══ GIVEN RECORDS

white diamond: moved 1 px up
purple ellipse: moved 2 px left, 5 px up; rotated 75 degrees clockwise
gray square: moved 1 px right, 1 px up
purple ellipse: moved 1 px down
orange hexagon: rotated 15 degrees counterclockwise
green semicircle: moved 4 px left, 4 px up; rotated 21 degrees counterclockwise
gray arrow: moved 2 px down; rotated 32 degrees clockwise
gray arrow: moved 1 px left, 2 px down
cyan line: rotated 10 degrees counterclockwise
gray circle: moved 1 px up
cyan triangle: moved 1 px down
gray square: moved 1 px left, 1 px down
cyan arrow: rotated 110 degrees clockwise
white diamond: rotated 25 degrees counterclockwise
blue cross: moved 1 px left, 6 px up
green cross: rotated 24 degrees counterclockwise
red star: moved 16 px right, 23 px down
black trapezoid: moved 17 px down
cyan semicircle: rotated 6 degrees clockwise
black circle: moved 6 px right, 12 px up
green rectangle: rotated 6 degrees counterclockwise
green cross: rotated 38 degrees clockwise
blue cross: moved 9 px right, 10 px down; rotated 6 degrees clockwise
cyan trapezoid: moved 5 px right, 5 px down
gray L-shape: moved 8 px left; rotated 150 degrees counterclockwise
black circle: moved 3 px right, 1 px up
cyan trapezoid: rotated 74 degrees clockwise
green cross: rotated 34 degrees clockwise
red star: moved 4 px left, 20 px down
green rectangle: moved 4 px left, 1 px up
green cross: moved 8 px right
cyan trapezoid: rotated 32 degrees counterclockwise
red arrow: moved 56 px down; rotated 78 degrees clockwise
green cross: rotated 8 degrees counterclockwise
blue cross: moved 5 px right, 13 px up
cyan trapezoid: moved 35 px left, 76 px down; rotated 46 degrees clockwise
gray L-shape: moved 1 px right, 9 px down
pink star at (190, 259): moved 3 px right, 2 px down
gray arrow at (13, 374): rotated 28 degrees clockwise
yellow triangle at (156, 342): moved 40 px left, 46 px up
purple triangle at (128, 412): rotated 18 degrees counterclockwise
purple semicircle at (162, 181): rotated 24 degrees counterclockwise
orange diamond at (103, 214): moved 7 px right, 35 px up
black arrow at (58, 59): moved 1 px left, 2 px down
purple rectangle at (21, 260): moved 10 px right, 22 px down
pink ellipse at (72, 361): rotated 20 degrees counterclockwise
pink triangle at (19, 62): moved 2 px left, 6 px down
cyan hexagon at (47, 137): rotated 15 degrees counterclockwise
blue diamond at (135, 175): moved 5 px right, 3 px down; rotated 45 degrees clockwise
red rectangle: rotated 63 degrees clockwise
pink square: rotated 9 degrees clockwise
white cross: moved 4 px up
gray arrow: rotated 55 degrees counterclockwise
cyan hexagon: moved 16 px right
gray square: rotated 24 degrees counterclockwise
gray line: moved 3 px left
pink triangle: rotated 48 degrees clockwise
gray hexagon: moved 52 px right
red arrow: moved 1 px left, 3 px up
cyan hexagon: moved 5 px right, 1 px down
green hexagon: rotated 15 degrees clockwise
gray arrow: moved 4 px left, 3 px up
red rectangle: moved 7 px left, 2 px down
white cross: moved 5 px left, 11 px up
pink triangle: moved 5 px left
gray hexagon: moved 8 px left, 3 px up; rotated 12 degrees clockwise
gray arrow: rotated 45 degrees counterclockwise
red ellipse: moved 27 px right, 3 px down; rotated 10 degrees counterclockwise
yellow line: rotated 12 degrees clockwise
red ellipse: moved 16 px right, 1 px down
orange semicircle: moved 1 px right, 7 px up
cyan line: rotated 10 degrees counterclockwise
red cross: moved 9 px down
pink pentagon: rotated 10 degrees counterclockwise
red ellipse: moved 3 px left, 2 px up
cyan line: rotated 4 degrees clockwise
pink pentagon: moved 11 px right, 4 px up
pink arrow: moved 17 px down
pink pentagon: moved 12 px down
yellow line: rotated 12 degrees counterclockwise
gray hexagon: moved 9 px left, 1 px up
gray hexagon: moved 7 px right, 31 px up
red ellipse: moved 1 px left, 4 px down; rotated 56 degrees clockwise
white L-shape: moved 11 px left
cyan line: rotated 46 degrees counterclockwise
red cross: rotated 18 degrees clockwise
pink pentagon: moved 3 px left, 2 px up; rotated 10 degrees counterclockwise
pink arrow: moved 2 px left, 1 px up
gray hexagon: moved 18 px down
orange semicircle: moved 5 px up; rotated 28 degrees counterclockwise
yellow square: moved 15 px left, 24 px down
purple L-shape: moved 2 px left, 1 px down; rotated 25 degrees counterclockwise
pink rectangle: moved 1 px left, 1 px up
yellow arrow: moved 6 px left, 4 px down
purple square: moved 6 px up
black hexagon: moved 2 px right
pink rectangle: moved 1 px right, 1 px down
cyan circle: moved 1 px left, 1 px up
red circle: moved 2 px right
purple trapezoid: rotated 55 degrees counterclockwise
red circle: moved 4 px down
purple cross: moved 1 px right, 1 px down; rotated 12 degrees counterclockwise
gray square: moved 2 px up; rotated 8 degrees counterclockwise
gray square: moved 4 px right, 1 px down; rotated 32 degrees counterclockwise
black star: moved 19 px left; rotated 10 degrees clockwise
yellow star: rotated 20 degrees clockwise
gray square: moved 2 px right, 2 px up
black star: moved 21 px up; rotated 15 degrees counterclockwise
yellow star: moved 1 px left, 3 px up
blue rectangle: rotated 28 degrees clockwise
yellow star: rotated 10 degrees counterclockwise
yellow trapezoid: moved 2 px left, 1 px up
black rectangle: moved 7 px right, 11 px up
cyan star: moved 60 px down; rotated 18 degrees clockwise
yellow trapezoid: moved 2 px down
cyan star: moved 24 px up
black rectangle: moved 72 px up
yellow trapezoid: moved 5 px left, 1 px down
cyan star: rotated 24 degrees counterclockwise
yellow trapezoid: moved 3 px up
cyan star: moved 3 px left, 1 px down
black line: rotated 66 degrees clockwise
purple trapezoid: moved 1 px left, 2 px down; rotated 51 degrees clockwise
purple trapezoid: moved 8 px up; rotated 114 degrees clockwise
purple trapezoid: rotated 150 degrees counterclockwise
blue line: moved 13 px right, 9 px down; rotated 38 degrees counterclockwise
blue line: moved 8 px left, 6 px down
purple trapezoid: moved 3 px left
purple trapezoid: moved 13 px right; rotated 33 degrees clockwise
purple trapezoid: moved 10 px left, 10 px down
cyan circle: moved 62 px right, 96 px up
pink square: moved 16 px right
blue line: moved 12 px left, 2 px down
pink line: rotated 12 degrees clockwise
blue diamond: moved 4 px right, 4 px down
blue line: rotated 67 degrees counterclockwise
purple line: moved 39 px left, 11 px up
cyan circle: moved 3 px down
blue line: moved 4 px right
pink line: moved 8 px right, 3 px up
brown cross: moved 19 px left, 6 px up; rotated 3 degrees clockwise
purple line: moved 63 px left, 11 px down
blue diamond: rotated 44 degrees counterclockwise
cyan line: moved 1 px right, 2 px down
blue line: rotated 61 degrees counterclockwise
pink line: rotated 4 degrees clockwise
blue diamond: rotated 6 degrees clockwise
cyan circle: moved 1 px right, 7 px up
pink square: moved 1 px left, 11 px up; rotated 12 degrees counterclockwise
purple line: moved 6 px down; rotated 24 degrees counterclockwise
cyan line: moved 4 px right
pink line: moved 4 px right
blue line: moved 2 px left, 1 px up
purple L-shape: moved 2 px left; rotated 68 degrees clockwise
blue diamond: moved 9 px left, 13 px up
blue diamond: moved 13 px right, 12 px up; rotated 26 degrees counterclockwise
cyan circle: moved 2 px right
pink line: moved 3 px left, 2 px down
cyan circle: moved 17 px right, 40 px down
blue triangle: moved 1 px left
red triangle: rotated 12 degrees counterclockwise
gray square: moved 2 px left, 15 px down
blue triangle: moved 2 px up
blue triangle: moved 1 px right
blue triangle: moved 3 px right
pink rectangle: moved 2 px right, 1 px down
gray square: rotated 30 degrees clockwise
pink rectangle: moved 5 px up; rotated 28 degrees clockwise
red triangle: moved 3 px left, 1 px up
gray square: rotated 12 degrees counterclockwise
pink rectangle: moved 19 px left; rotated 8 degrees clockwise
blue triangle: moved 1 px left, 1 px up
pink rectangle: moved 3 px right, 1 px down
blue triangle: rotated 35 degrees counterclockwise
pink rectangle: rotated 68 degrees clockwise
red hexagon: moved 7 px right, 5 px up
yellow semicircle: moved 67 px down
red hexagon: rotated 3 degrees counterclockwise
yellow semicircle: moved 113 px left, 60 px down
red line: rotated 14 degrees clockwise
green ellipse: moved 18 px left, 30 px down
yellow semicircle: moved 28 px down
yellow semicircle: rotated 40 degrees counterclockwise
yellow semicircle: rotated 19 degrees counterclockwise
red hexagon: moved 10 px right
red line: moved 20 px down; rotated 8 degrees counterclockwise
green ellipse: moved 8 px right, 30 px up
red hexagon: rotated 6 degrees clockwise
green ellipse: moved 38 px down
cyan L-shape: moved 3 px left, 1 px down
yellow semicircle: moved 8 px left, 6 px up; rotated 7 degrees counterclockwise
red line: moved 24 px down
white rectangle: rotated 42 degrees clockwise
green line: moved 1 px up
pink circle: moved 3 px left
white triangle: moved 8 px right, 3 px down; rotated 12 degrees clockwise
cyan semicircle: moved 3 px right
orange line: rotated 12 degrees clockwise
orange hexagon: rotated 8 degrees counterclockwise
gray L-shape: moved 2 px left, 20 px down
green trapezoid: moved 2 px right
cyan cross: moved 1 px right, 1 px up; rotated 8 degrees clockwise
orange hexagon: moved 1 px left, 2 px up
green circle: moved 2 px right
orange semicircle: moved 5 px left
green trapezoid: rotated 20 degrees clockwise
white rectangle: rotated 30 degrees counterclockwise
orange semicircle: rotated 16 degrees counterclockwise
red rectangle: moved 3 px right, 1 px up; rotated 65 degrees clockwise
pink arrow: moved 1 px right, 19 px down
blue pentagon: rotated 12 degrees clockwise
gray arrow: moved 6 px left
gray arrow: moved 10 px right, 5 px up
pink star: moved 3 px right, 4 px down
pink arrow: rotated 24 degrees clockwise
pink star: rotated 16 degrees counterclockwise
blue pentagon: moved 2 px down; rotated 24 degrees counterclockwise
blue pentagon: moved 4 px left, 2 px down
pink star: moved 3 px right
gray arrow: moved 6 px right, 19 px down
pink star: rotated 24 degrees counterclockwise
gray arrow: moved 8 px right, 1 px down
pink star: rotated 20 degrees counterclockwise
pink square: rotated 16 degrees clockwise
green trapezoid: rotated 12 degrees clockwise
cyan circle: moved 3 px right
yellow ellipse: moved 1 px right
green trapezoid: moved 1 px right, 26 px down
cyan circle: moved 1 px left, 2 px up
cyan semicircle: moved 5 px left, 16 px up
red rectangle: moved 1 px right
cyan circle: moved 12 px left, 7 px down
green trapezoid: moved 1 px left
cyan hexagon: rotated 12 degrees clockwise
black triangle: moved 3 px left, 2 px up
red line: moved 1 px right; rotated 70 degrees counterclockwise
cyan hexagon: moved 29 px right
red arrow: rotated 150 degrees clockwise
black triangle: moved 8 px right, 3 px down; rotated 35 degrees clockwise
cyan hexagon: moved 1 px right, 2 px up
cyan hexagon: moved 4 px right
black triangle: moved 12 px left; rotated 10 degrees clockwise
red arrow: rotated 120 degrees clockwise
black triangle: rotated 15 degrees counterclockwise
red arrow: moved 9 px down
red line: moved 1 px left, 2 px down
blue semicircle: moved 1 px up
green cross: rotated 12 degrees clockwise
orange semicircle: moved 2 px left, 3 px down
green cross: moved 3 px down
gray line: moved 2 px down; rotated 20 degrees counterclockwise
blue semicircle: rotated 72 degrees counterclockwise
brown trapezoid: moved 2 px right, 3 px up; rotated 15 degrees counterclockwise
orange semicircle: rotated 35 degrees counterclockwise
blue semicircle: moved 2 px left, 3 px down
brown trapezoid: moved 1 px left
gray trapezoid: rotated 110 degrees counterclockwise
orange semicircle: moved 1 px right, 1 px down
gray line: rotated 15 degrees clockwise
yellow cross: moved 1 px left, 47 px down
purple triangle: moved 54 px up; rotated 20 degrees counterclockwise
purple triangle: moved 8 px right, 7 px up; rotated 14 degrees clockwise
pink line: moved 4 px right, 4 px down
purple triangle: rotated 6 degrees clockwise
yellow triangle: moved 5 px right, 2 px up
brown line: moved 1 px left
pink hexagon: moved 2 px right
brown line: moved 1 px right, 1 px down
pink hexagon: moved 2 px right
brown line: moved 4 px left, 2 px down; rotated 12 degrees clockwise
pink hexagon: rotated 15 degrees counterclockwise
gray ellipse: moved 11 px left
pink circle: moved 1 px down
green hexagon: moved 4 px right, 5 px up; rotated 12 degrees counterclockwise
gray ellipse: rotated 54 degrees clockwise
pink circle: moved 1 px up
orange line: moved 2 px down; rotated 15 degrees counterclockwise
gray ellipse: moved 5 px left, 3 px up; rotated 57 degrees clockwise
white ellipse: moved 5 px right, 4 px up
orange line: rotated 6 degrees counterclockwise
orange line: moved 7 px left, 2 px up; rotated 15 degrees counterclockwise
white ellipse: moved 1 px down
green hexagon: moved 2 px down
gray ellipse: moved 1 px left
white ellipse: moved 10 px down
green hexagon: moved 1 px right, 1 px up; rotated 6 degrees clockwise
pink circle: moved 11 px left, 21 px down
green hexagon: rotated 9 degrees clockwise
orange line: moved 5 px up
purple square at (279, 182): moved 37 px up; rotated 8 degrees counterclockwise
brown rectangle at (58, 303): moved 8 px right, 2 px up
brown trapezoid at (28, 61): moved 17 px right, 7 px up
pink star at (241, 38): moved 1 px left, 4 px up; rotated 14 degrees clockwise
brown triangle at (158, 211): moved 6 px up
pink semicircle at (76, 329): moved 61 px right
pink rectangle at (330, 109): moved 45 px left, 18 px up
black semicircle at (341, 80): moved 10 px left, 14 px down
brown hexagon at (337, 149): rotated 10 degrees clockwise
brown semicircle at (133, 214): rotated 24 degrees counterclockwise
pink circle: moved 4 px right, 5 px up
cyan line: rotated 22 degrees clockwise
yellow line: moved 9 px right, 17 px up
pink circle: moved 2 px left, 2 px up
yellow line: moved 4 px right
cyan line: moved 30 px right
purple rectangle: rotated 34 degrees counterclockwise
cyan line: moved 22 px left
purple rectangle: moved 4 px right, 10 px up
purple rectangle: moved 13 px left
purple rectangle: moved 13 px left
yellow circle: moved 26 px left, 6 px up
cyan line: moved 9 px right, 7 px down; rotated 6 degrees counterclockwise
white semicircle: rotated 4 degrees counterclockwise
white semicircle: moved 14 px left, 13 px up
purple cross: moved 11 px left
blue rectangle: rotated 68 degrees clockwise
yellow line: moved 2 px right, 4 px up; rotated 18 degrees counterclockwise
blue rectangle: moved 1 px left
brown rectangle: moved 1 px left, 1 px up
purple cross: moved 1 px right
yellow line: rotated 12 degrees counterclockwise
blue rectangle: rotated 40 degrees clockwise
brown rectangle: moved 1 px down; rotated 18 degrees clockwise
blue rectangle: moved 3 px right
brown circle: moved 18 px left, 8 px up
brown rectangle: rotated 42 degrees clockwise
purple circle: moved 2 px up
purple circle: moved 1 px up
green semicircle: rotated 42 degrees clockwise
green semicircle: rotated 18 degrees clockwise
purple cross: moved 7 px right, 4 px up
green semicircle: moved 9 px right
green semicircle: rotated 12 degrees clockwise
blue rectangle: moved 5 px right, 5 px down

════

- **WHAT IS NEEDED**
Copy the lines above exactly, from the first line through the line with "green cross: rotated 38 degrees clockwise", including that line.

- **PROBLEM SOLUTION**
white diamond: moved 1 px up
purple ellipse: moved 2 px left, 5 px up; rotated 75 degrees clockwise
gray square: moved 1 px right, 1 px up
purple ellipse: moved 1 px down
orange hexagon: rotated 15 degrees counterclockwise
green semicircle: moved 4 px left, 4 px up; rotated 21 degrees counterclockwise
gray arrow: moved 2 px down; rotated 32 degrees clockwise
gray arrow: moved 1 px left, 2 px down
cyan line: rotated 10 degrees counterclockwise
gray circle: moved 1 px up
cyan triangle: moved 1 px down
gray square: moved 1 px left, 1 px down
cyan arrow: rotated 110 degrees clockwise
white diamond: rotated 25 degrees counterclockwise
blue cross: moved 1 px left, 6 px up
green cross: rotated 24 degrees counterclockwise
red star: moved 16 px right, 23 px down
black trapezoid: moved 17 px down
cyan semicircle: rotated 6 degrees clockwise
black circle: moved 6 px right, 12 px up
green rectangle: rotated 6 degrees counterclockwise
green cross: rotated 38 degrees clockwise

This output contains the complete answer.